**Information provided:**
Content starts

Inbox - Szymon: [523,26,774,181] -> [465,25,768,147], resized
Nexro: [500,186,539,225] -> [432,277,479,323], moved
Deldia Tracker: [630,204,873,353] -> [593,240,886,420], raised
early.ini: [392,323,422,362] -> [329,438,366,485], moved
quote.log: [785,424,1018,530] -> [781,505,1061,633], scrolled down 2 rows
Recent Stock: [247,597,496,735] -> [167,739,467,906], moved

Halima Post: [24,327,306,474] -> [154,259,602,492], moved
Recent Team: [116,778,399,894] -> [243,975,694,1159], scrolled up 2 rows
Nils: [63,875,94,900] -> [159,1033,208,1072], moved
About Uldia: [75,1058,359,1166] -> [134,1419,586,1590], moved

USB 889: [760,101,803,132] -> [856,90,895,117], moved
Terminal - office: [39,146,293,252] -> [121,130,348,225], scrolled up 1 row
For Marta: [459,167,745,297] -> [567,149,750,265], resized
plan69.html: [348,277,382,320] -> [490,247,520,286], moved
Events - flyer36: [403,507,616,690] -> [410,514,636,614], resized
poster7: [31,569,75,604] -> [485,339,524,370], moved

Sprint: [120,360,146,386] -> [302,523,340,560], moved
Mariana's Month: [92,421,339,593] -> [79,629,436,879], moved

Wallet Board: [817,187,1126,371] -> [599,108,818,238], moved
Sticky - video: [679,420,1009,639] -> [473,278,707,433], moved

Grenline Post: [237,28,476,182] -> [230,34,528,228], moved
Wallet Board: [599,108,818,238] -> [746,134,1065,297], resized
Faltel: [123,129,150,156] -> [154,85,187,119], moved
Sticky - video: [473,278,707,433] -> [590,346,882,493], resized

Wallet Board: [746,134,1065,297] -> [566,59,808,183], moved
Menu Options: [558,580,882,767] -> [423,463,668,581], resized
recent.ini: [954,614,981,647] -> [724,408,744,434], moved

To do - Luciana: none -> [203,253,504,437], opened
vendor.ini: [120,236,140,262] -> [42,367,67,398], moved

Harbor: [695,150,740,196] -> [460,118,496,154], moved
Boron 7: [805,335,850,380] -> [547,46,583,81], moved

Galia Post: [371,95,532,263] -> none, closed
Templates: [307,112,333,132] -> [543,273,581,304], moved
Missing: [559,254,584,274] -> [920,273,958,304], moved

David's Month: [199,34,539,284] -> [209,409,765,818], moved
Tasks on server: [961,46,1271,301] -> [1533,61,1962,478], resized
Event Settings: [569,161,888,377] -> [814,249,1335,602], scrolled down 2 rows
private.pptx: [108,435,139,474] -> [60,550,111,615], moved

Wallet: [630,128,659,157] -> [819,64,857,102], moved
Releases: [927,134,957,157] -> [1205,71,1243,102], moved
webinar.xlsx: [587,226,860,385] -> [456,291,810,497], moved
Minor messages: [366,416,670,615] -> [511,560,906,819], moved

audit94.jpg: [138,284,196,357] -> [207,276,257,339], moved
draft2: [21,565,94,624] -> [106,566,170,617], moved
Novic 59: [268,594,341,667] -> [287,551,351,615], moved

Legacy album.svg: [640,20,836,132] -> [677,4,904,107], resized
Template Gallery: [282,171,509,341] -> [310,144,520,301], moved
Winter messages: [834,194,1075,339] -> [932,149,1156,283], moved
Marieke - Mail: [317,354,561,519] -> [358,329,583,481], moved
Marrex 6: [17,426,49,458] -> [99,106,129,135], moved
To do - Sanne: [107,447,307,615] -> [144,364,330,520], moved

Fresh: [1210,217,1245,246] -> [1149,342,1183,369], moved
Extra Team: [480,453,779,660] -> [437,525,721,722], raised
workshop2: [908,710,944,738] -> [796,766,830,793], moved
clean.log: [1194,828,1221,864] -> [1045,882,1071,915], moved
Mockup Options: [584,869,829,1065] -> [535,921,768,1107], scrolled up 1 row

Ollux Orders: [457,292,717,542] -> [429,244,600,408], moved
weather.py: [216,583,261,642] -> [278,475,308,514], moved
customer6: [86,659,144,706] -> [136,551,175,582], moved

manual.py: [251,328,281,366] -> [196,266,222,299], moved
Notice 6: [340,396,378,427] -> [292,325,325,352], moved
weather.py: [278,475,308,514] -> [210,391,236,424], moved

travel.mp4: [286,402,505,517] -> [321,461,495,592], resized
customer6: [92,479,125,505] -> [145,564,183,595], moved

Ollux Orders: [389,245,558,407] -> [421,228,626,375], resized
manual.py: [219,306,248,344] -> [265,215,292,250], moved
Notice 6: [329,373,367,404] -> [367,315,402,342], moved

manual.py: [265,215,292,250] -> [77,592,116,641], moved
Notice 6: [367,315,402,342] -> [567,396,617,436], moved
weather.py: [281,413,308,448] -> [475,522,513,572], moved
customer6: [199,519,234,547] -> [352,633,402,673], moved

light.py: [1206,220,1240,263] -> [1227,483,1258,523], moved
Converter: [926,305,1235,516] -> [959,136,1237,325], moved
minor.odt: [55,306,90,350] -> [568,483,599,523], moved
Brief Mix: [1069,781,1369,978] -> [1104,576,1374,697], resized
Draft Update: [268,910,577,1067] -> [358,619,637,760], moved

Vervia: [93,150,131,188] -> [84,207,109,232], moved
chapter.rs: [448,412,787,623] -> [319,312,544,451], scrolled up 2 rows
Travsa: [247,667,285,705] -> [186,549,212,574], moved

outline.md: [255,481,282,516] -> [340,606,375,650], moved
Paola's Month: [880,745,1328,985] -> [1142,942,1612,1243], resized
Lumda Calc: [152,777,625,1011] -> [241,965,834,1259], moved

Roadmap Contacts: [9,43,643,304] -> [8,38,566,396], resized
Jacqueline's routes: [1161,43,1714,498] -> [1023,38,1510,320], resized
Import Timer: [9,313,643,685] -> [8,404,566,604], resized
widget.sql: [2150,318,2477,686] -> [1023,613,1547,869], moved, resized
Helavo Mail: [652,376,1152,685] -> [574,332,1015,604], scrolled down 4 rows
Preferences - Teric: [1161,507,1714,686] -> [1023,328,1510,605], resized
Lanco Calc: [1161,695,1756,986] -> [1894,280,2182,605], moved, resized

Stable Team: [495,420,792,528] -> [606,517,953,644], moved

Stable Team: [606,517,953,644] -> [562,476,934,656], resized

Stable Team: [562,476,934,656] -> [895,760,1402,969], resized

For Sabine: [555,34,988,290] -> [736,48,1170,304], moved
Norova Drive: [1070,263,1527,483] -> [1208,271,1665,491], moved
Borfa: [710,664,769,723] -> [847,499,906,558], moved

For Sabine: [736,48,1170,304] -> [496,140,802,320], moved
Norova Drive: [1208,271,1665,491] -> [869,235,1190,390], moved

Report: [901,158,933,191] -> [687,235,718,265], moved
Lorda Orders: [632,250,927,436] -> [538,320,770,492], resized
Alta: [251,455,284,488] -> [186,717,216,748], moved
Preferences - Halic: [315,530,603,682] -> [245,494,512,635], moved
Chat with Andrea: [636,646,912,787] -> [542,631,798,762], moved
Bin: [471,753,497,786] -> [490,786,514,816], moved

Content ends

**Task prompt:** The entries above hold a line with "Nils: [63,875,94,900] ->" and a later line with "Terminal - office: [39,146,293,252]". Write out exactly those lines and all lines between, nothing more.

**Solution:**
Nils: [63,875,94,900] -> [159,1033,208,1072], moved
About Uldia: [75,1058,359,1166] -> [134,1419,586,1590], moved

USB 889: [760,101,803,132] -> [856,90,895,117], moved
Terminal - office: [39,146,293,252] -> [121,130,348,225], scrolled up 1 row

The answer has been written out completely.